=== Begin Enclosure ===
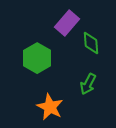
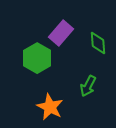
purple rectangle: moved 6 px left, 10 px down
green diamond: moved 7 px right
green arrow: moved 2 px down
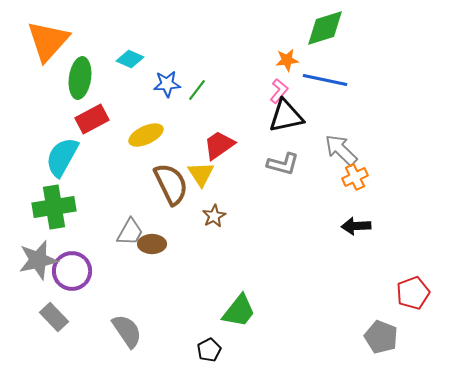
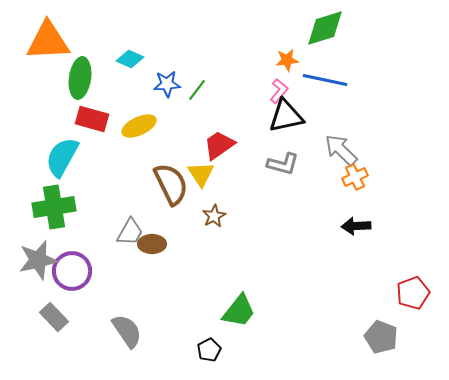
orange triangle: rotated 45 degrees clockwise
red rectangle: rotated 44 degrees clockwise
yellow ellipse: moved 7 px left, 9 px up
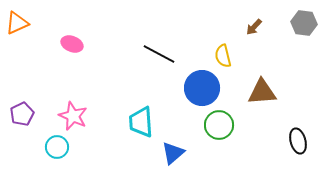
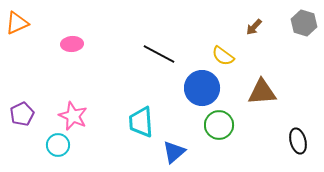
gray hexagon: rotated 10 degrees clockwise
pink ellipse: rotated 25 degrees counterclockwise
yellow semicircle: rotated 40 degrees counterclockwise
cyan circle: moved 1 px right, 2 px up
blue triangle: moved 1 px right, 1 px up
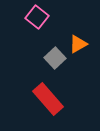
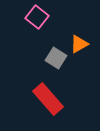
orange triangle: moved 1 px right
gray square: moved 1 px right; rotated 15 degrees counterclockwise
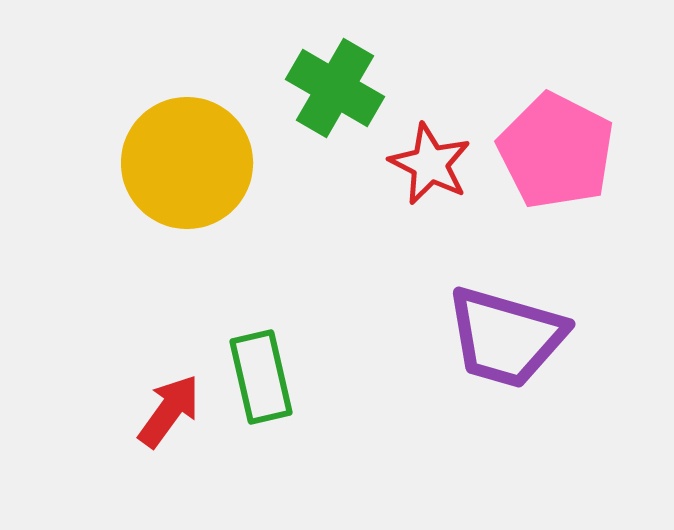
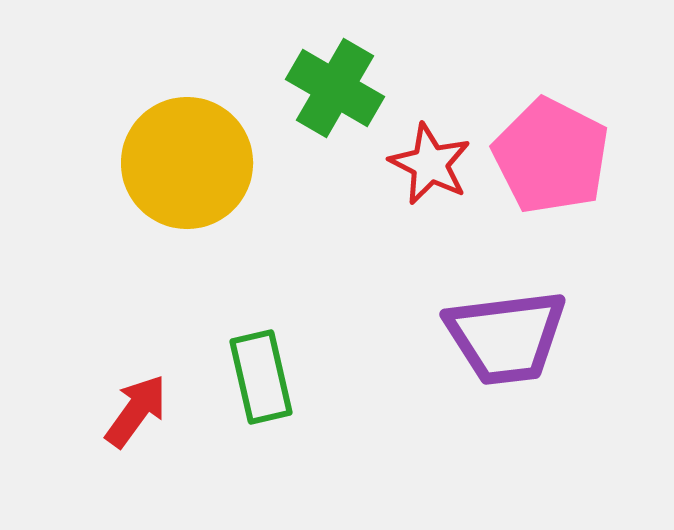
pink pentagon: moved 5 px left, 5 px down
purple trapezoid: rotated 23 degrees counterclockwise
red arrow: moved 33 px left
=== End Enclosure ===
* Problem statement: Please reproduce the entries from above exactly; images are not part of the copy.

* Task result:
purple rectangle: moved 6 px left, 10 px down
green diamond: moved 7 px right
green arrow: moved 2 px down
orange triangle: rotated 45 degrees clockwise
red rectangle: rotated 44 degrees clockwise
yellow ellipse: moved 7 px left, 9 px up
gray hexagon: rotated 10 degrees clockwise
pink ellipse: rotated 25 degrees counterclockwise
yellow semicircle: rotated 40 degrees counterclockwise
cyan circle: moved 1 px right, 2 px up
blue triangle: moved 1 px right, 1 px up
orange triangle: moved 1 px right
gray square: moved 1 px right; rotated 15 degrees counterclockwise
pink pentagon: moved 5 px left, 5 px down
purple trapezoid: rotated 23 degrees counterclockwise
red arrow: moved 33 px left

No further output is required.